[Colored geometric primitive data]
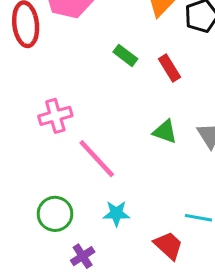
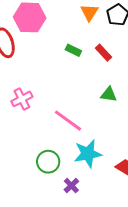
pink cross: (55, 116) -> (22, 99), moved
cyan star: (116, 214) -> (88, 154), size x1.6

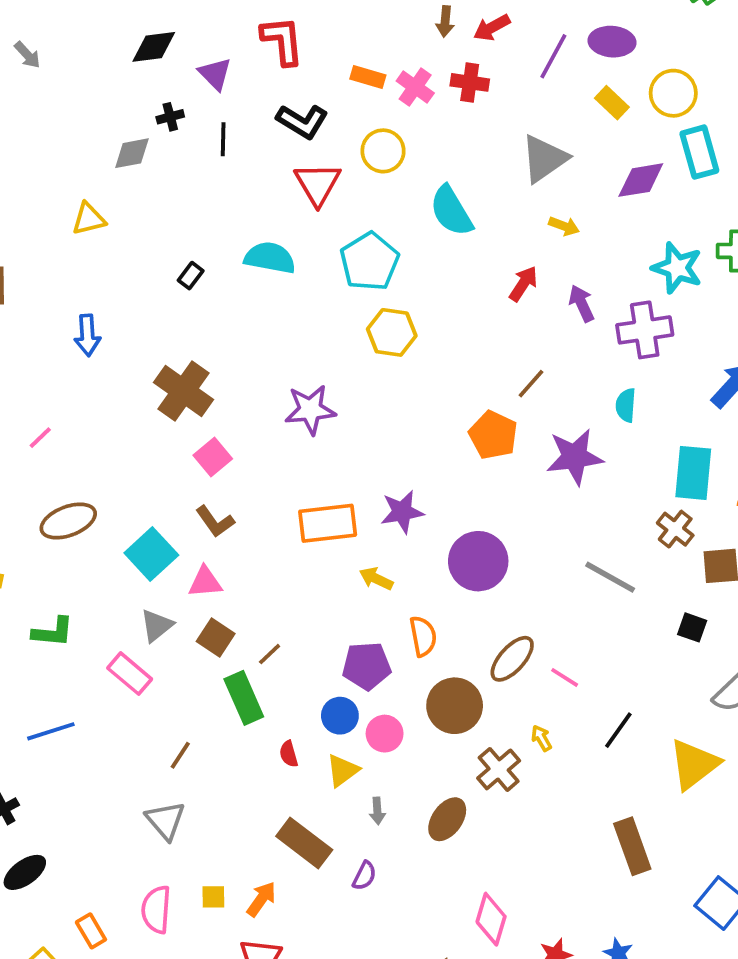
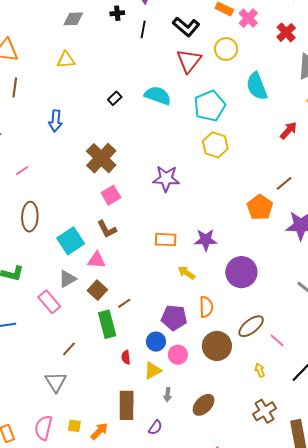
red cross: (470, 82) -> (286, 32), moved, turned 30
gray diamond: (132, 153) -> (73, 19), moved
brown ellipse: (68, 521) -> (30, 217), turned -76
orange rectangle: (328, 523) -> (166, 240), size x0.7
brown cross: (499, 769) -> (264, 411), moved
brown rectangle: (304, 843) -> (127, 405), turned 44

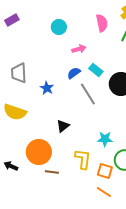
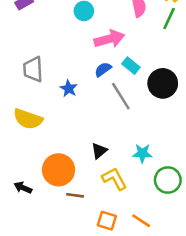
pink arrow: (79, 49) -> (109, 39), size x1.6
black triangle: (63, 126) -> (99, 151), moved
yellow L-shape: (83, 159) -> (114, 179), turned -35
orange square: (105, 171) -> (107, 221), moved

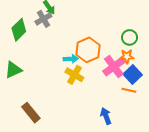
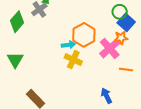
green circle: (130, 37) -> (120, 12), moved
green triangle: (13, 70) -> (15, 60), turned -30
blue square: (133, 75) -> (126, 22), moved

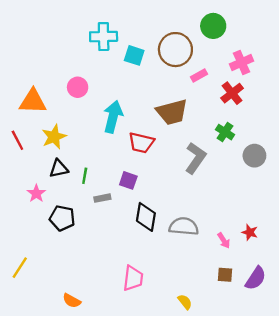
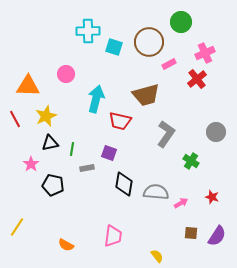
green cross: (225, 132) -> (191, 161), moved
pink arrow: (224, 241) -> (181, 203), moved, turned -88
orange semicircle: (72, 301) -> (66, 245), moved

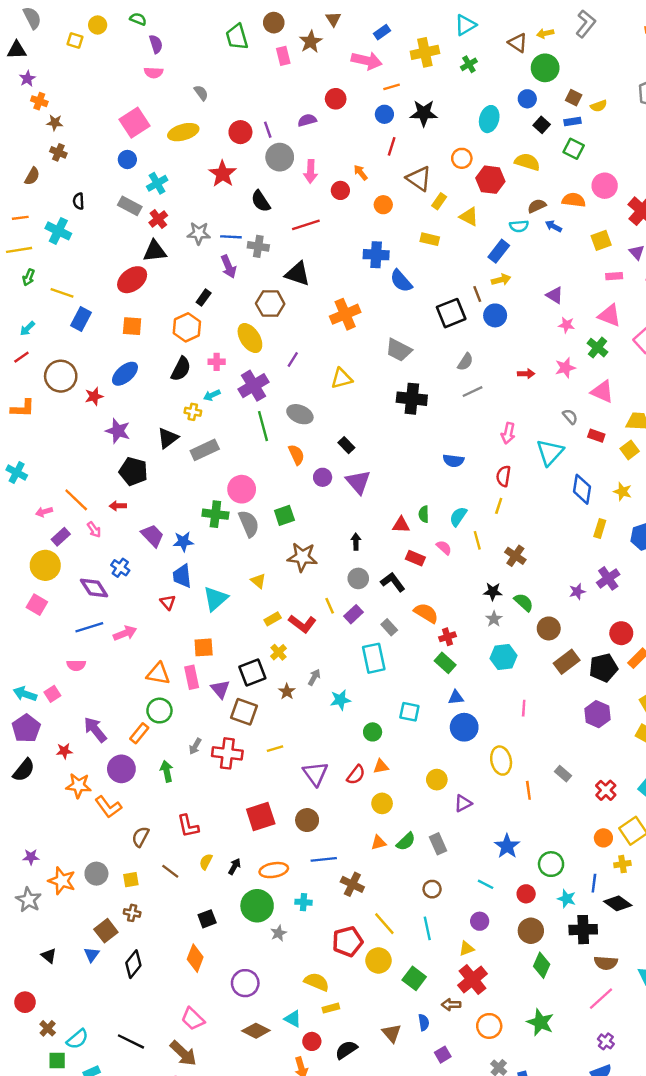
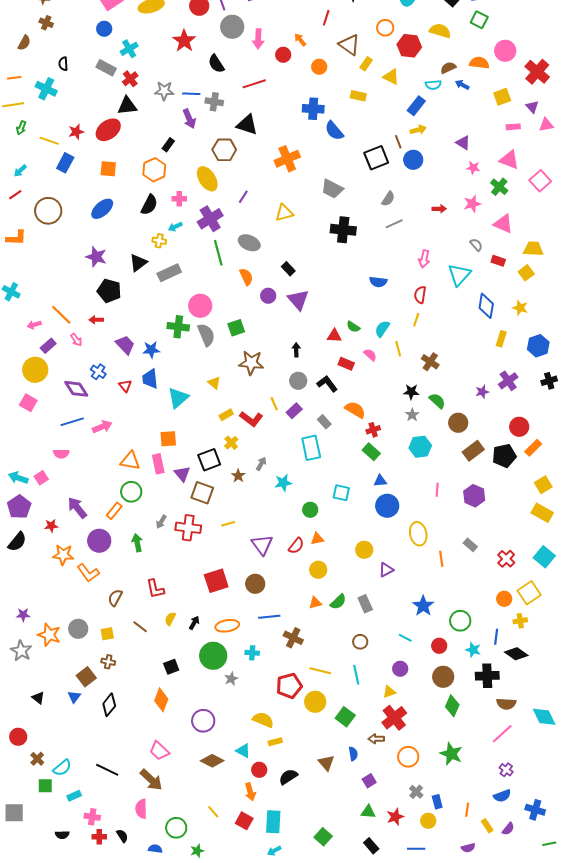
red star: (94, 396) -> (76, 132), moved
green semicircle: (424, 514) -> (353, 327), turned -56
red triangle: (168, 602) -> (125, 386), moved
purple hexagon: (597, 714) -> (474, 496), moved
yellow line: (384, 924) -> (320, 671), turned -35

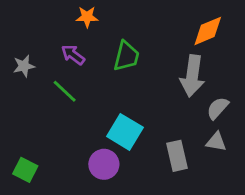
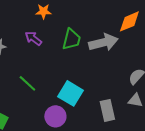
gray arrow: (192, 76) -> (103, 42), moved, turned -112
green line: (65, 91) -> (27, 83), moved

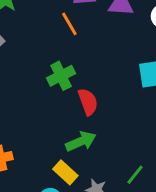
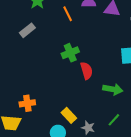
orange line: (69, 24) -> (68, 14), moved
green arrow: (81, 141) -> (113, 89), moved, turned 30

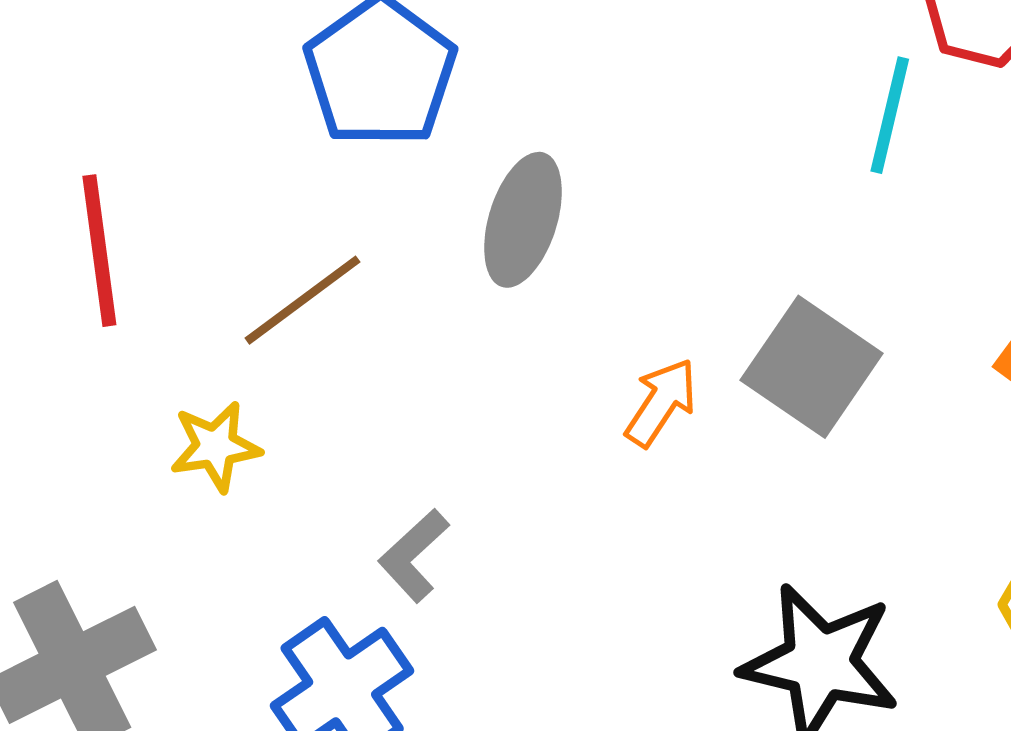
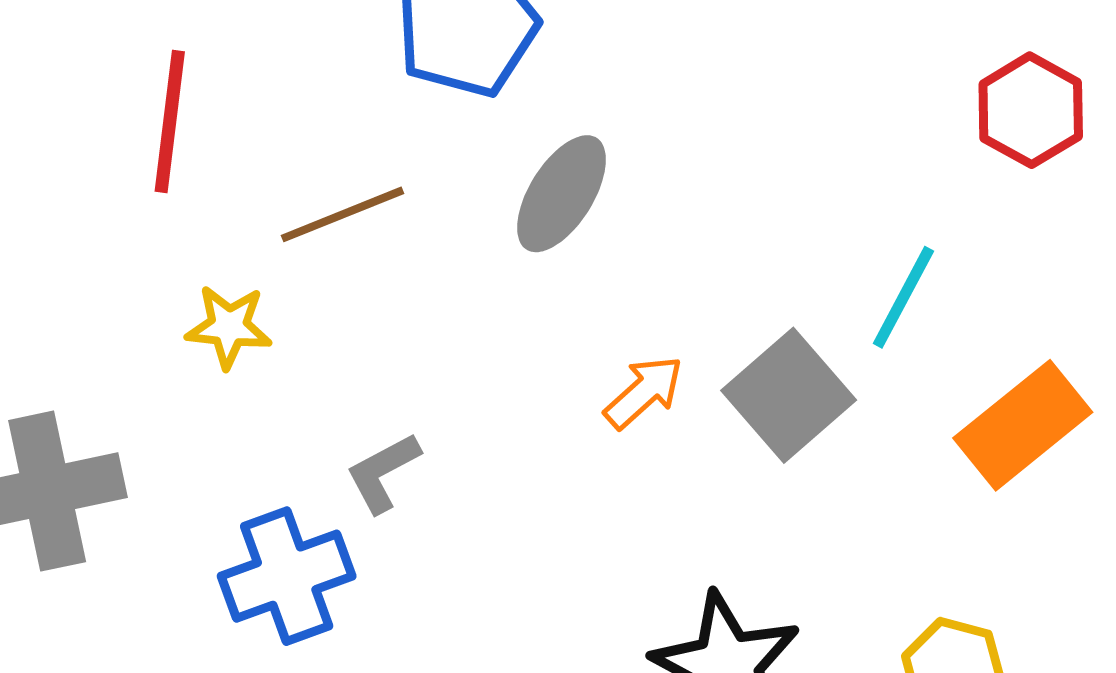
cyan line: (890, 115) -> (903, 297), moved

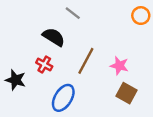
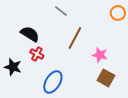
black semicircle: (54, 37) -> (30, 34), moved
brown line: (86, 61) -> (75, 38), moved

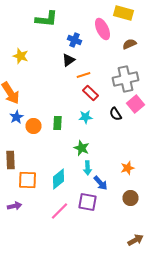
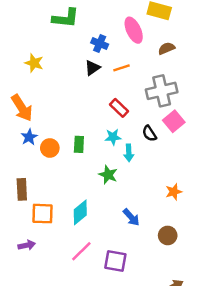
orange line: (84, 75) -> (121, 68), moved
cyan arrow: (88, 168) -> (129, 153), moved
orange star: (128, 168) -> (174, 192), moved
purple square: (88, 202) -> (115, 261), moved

▶ _Work to complete_
Return each record exactly as given, excluding any image.

▶ _Answer section_
pink cross: (55, 116) -> (22, 99), moved
cyan star: (116, 214) -> (88, 154), size x1.6

red cross: (470, 82) -> (286, 32), moved, turned 30
gray diamond: (132, 153) -> (73, 19), moved
brown ellipse: (68, 521) -> (30, 217), turned -76
orange rectangle: (328, 523) -> (166, 240), size x0.7
brown cross: (499, 769) -> (264, 411), moved
brown rectangle: (304, 843) -> (127, 405), turned 44

pink arrow: (79, 49) -> (109, 39), size x1.6
black triangle: (63, 126) -> (99, 151), moved
yellow L-shape: (83, 159) -> (114, 179), turned -35
orange square: (105, 171) -> (107, 221), moved

green circle: (130, 37) -> (120, 12), moved
green triangle: (13, 70) -> (15, 60), turned -30
blue square: (133, 75) -> (126, 22), moved

green cross: (225, 132) -> (191, 161), moved
pink arrow: (224, 241) -> (181, 203), moved, turned -88
orange semicircle: (72, 301) -> (66, 245), moved

red star: (94, 396) -> (76, 132), moved
green semicircle: (424, 514) -> (353, 327), turned -56
red triangle: (168, 602) -> (125, 386), moved
purple hexagon: (597, 714) -> (474, 496), moved
yellow line: (384, 924) -> (320, 671), turned -35

gray arrow: (192, 76) -> (103, 42), moved, turned -112
green line: (65, 91) -> (27, 83), moved

orange line: (69, 24) -> (68, 14), moved
green arrow: (81, 141) -> (113, 89), moved, turned 30

cyan line: (890, 115) -> (903, 297), moved

black semicircle: (54, 37) -> (30, 34), moved
brown line: (86, 61) -> (75, 38), moved

orange line: (84, 75) -> (121, 68), moved
cyan arrow: (88, 168) -> (129, 153), moved
orange star: (128, 168) -> (174, 192), moved
purple square: (88, 202) -> (115, 261), moved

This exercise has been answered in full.